*Requirement:* Everything from the line containing "purple square: (534, 231)" through the last line of the data below should be set down exactly, and nothing else.

*Record set:*
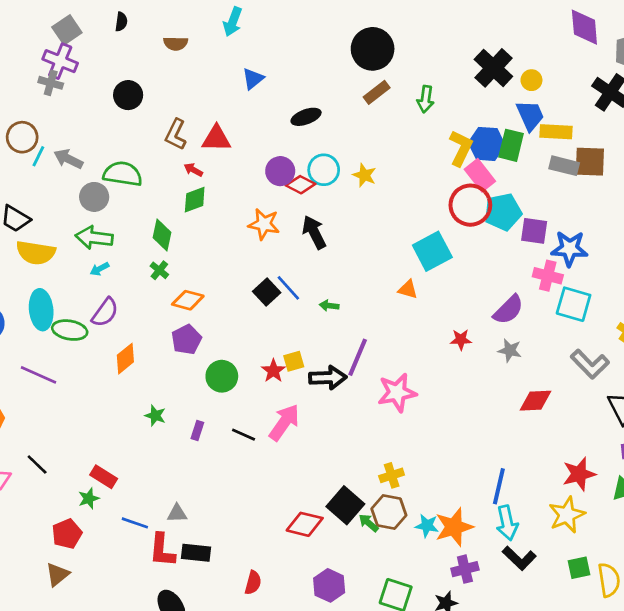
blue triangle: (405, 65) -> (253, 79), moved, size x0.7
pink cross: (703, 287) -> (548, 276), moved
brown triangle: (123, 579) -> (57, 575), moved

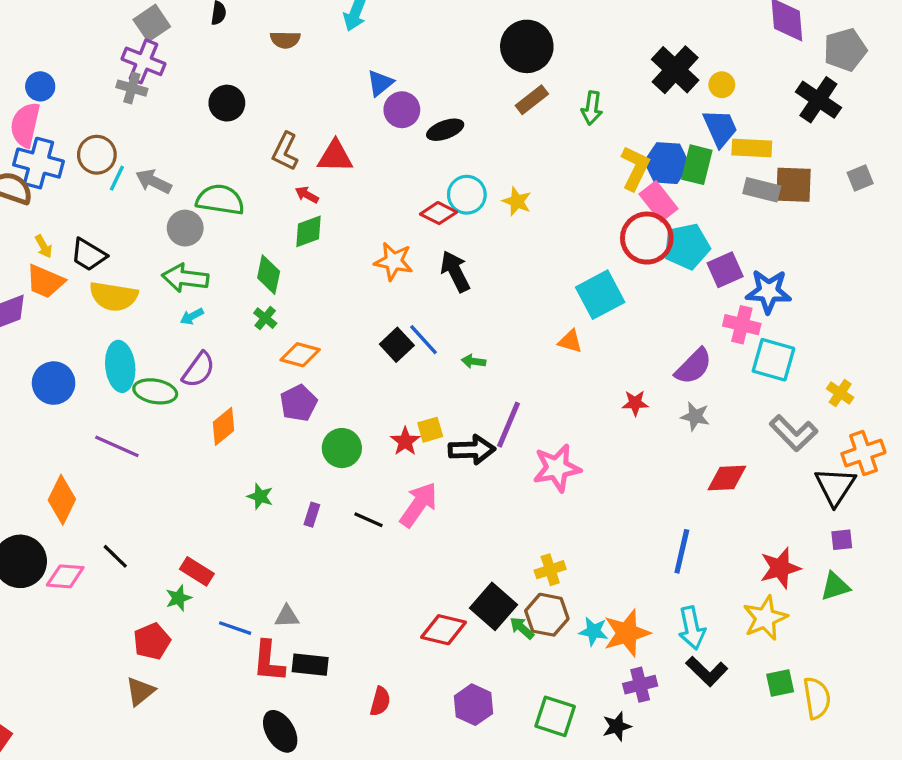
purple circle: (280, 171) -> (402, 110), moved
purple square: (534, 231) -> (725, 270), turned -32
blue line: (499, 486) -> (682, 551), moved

*Task answer:*
purple square: (534, 231) -> (725, 270), turned -32
blue line: (499, 486) -> (682, 551), moved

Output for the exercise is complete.